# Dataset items
--- --- ---

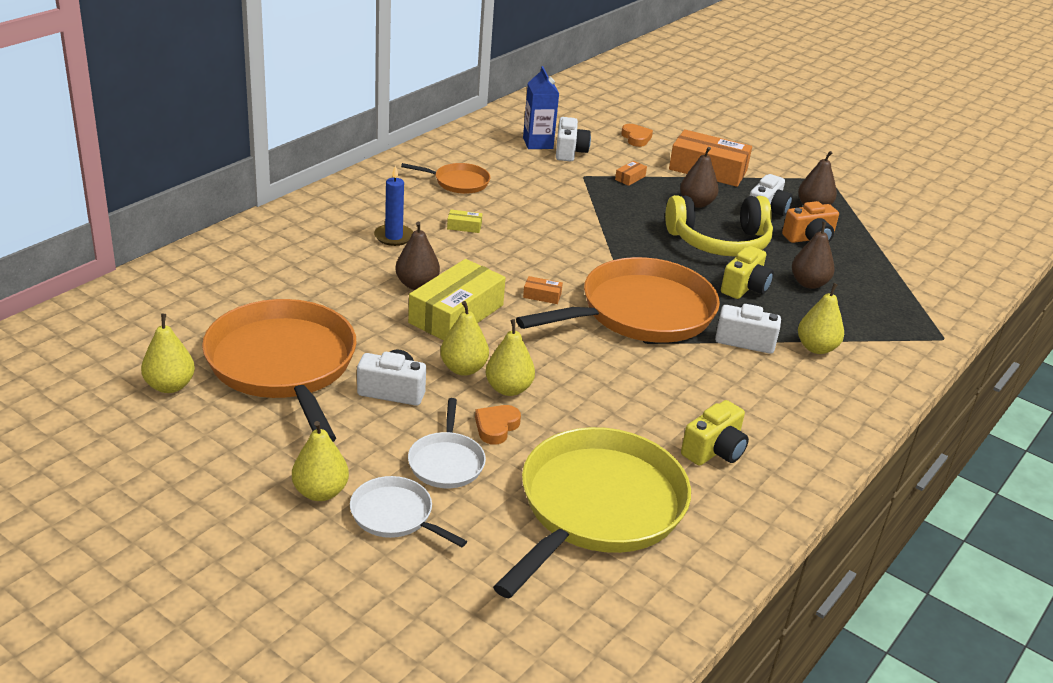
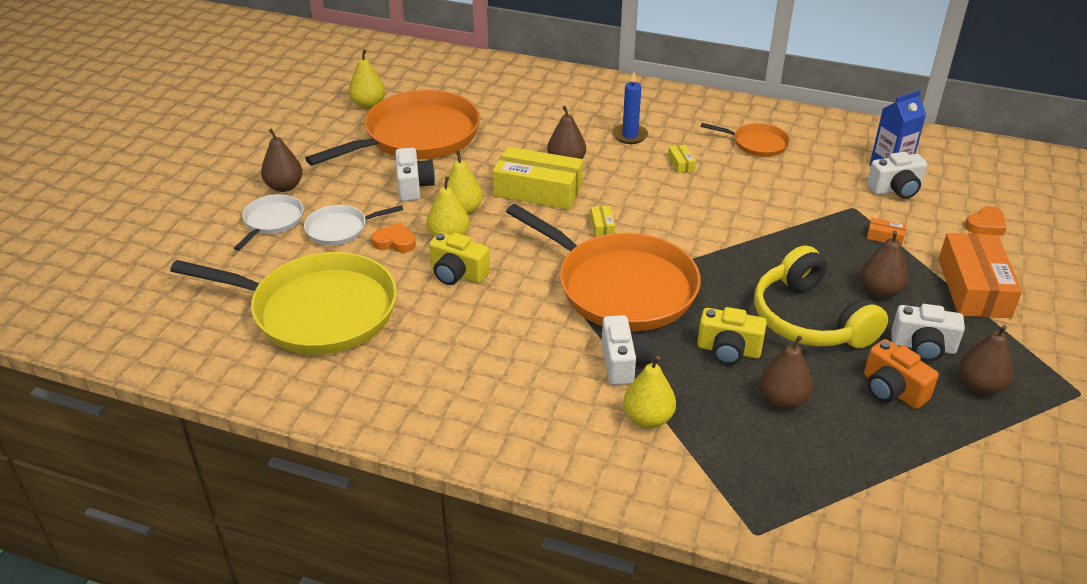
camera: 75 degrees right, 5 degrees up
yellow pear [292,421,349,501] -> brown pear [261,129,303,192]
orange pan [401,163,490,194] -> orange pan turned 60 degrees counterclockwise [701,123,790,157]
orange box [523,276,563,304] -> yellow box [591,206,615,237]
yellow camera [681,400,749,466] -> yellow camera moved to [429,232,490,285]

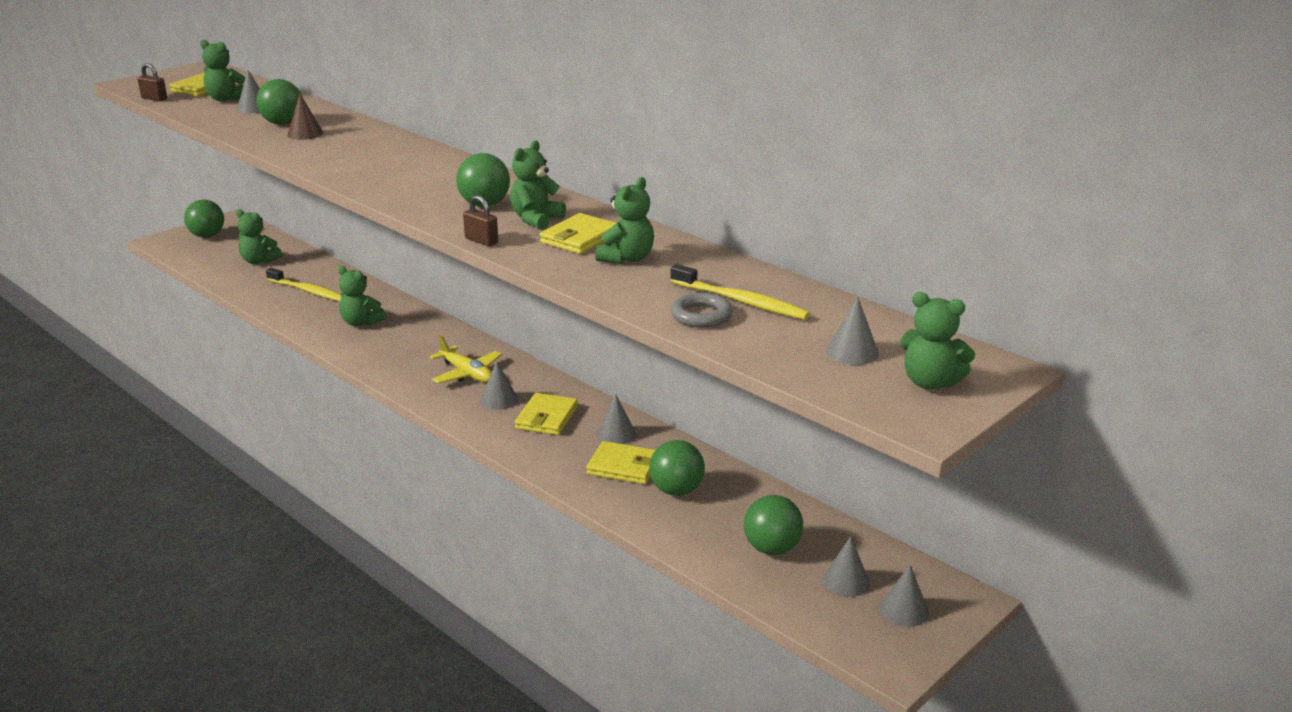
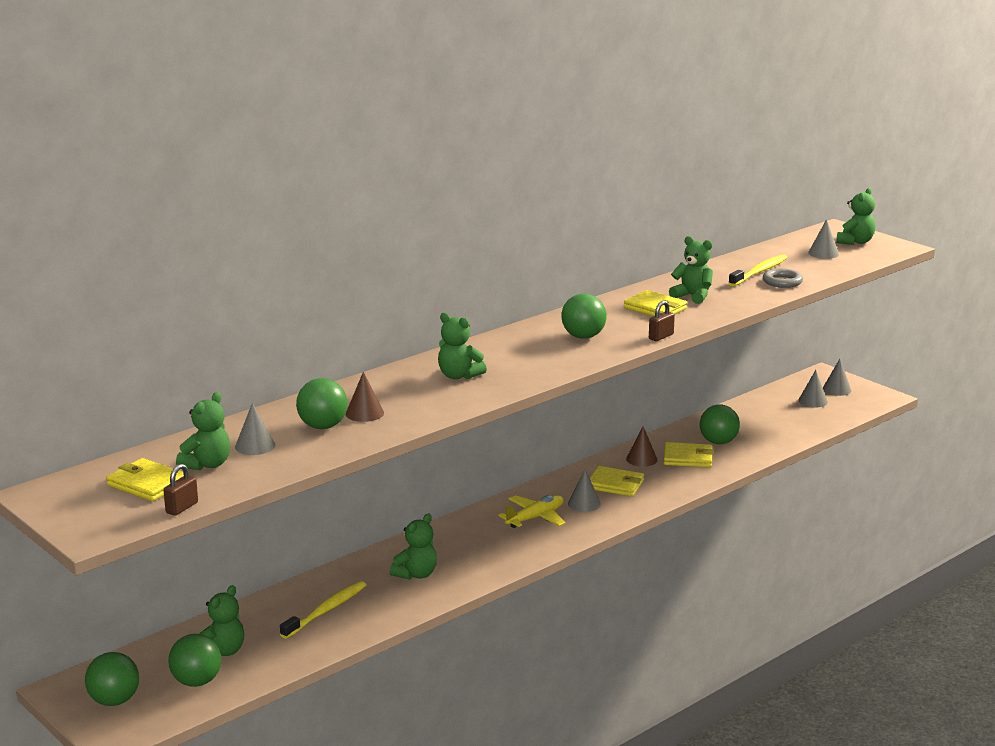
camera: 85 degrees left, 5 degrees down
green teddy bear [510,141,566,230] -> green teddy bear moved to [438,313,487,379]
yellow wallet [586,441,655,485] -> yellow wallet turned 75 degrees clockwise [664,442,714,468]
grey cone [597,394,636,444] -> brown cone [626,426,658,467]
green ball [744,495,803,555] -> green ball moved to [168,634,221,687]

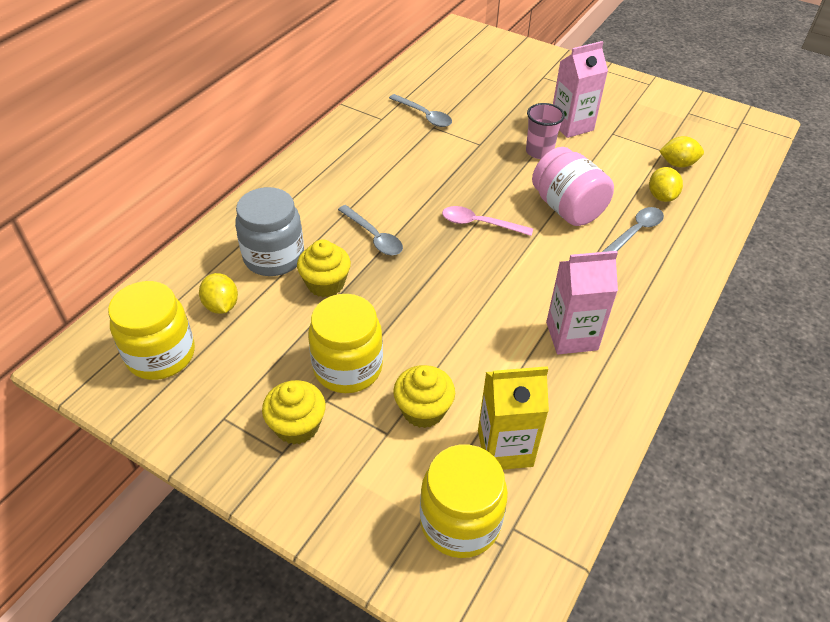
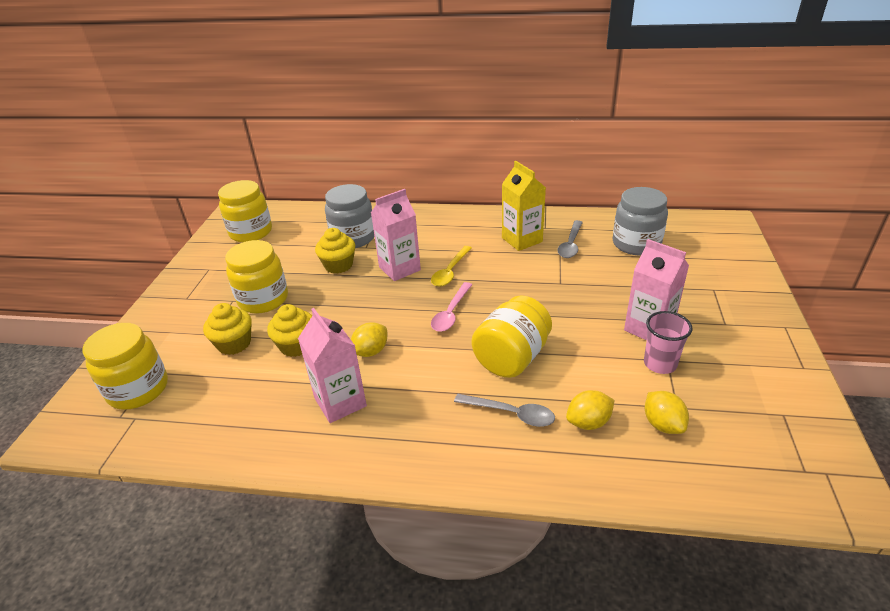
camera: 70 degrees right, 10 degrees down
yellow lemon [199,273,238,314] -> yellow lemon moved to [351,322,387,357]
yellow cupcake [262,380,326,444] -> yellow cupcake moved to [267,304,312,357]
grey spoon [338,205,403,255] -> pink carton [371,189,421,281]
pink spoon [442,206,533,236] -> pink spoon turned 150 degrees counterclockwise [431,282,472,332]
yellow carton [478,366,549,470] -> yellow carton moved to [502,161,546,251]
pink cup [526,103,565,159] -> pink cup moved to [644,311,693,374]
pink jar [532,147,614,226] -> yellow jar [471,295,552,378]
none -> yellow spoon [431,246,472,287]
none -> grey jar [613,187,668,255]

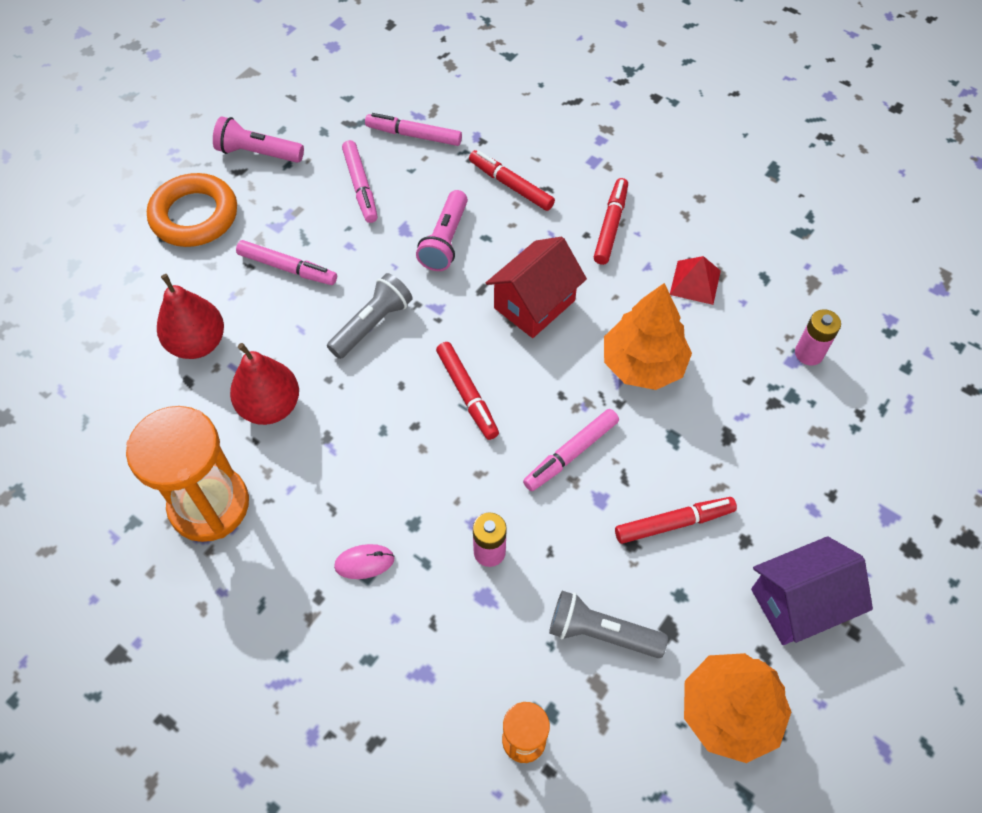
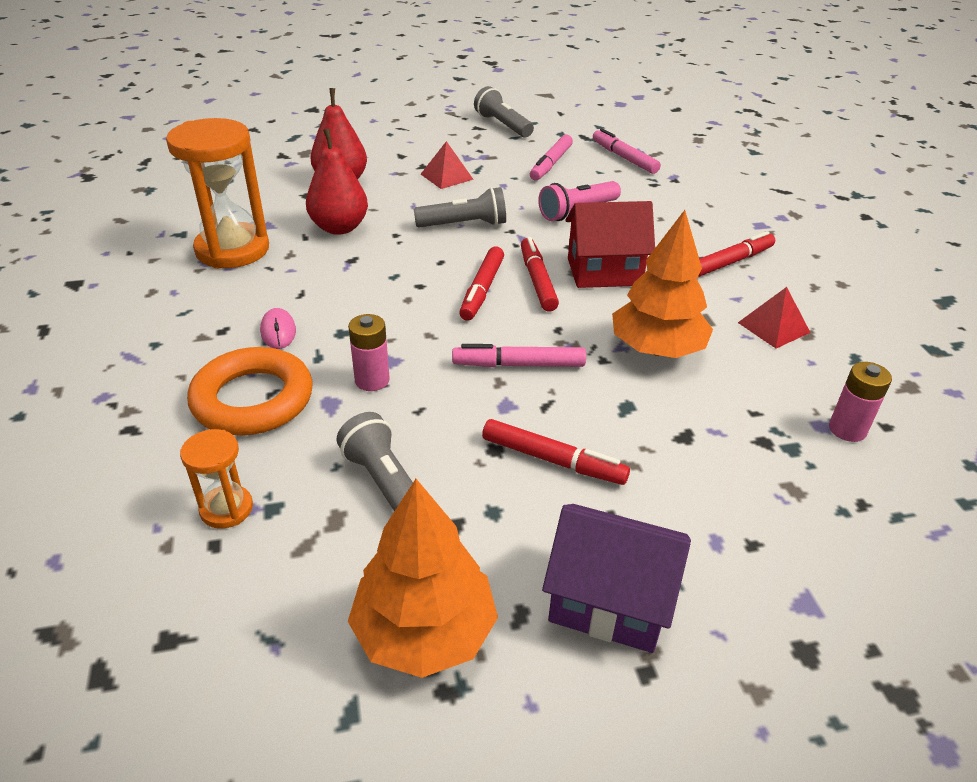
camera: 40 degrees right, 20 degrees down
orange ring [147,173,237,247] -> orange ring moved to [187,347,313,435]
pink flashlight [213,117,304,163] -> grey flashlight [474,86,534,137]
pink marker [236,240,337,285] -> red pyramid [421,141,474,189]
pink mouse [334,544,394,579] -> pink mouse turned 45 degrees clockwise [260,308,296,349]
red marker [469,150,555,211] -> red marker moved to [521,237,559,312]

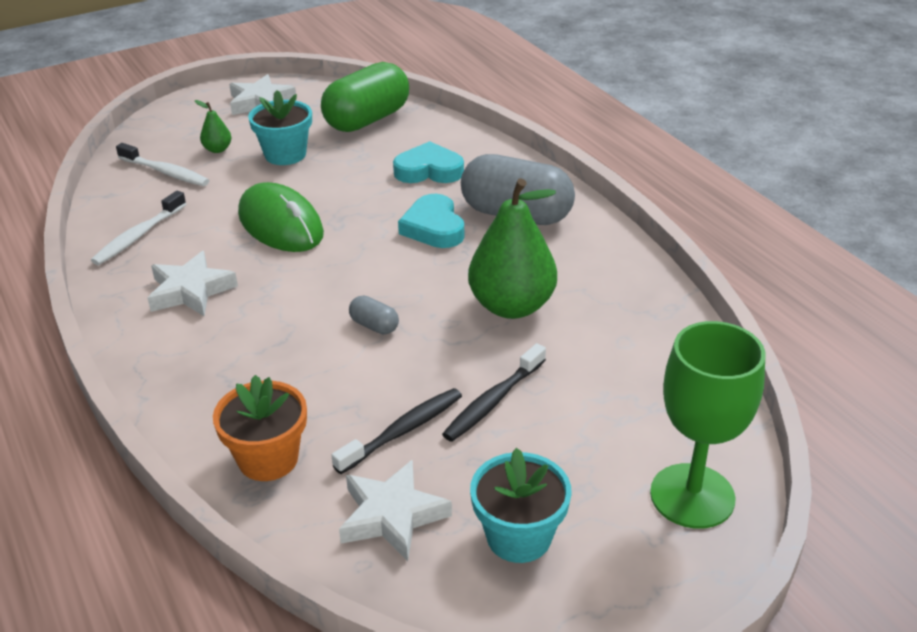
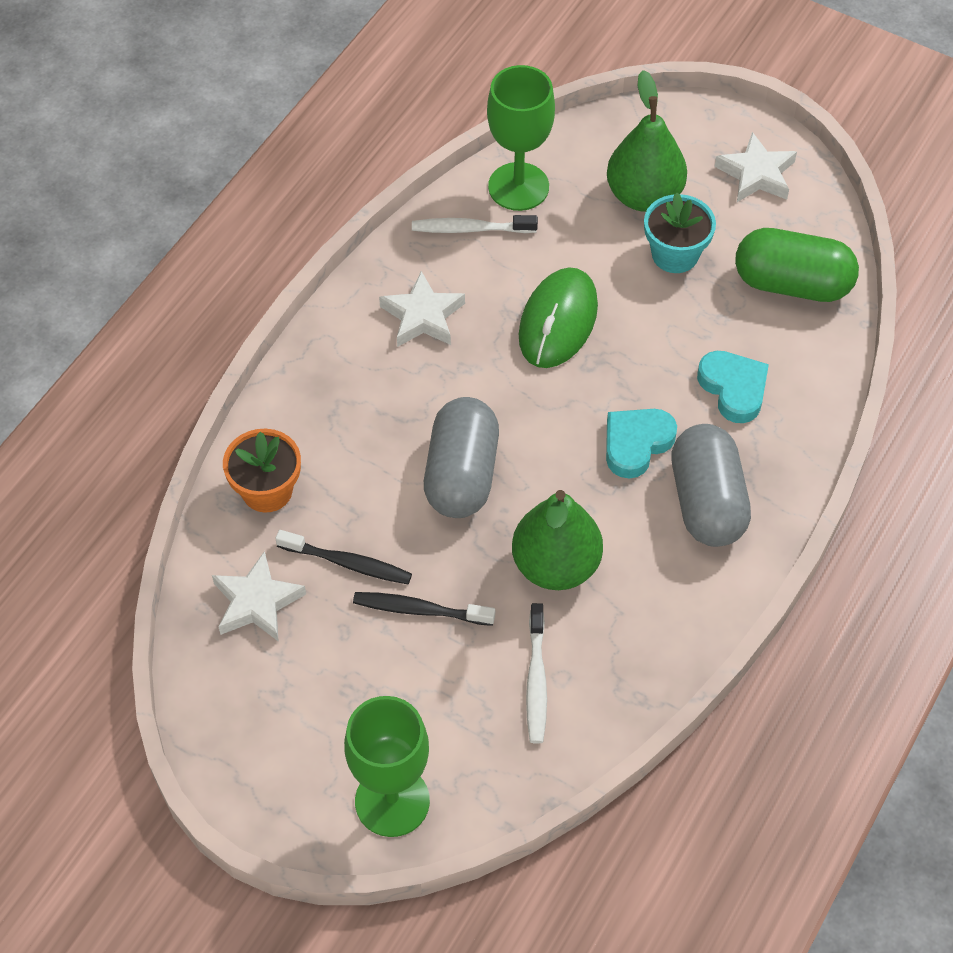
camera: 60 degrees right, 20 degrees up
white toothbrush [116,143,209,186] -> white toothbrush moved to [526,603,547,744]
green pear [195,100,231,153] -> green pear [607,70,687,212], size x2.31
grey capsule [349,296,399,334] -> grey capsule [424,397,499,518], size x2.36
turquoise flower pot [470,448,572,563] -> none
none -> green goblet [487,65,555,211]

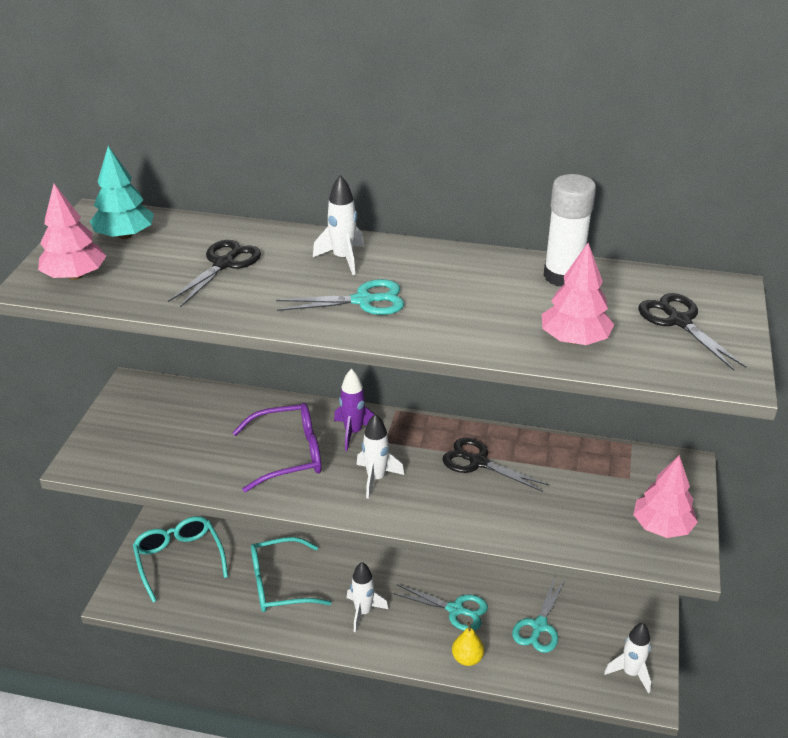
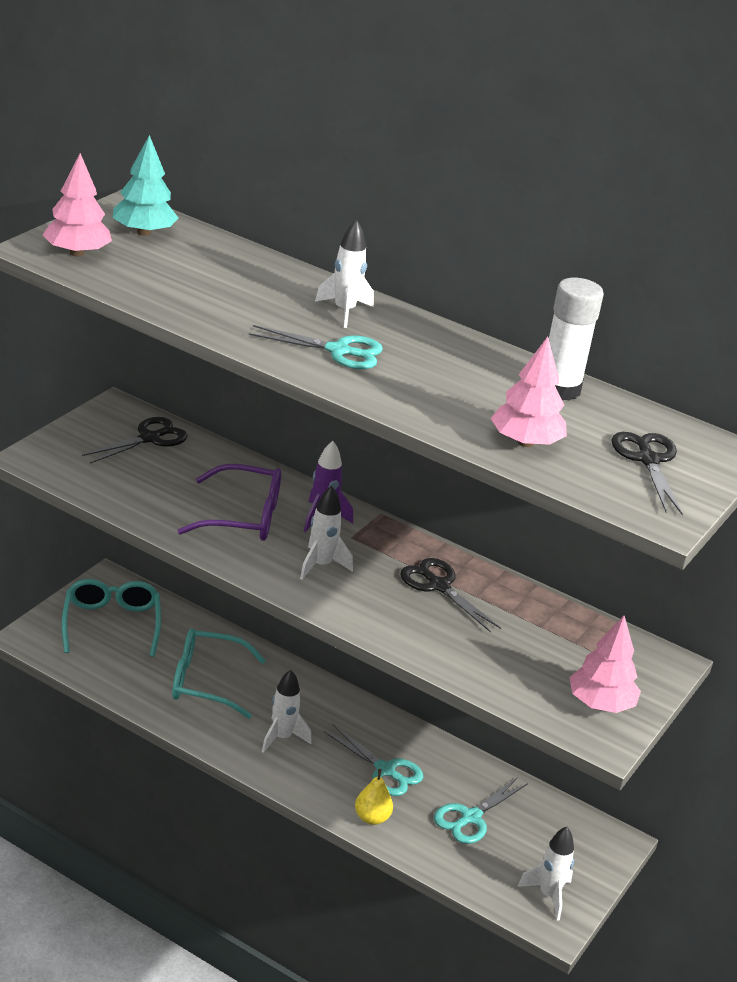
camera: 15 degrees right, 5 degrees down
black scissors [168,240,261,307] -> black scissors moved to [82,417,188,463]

--- --- ---

# Task directions
From the line holding "orange box [523,276,563,304]" to the line holding "orange ring [147,173,237,247]", both included, retype the entries above exactly and drop the pictures.

# Solved problem
orange box [523,276,563,304] -> yellow box [591,206,615,237]
yellow camera [681,400,749,466] -> yellow camera moved to [429,232,490,285]

camera: 85 degrees left, 5 degrees down
green teddy bear [510,141,566,230] -> green teddy bear moved to [438,313,487,379]
yellow wallet [586,441,655,485] -> yellow wallet turned 75 degrees clockwise [664,442,714,468]
grey cone [597,394,636,444] -> brown cone [626,426,658,467]
green ball [744,495,803,555] -> green ball moved to [168,634,221,687]

camera: 70 degrees right, 10 degrees down
yellow lemon [199,273,238,314] -> yellow lemon moved to [351,322,387,357]
yellow cupcake [262,380,326,444] -> yellow cupcake moved to [267,304,312,357]
grey spoon [338,205,403,255] -> pink carton [371,189,421,281]
pink spoon [442,206,533,236] -> pink spoon turned 150 degrees counterclockwise [431,282,472,332]
yellow carton [478,366,549,470] -> yellow carton moved to [502,161,546,251]
pink cup [526,103,565,159] -> pink cup moved to [644,311,693,374]
pink jar [532,147,614,226] -> yellow jar [471,295,552,378]
none -> yellow spoon [431,246,472,287]
none -> grey jar [613,187,668,255]

camera: 40 degrees right, 20 degrees down
orange ring [147,173,237,247] -> orange ring moved to [187,347,313,435]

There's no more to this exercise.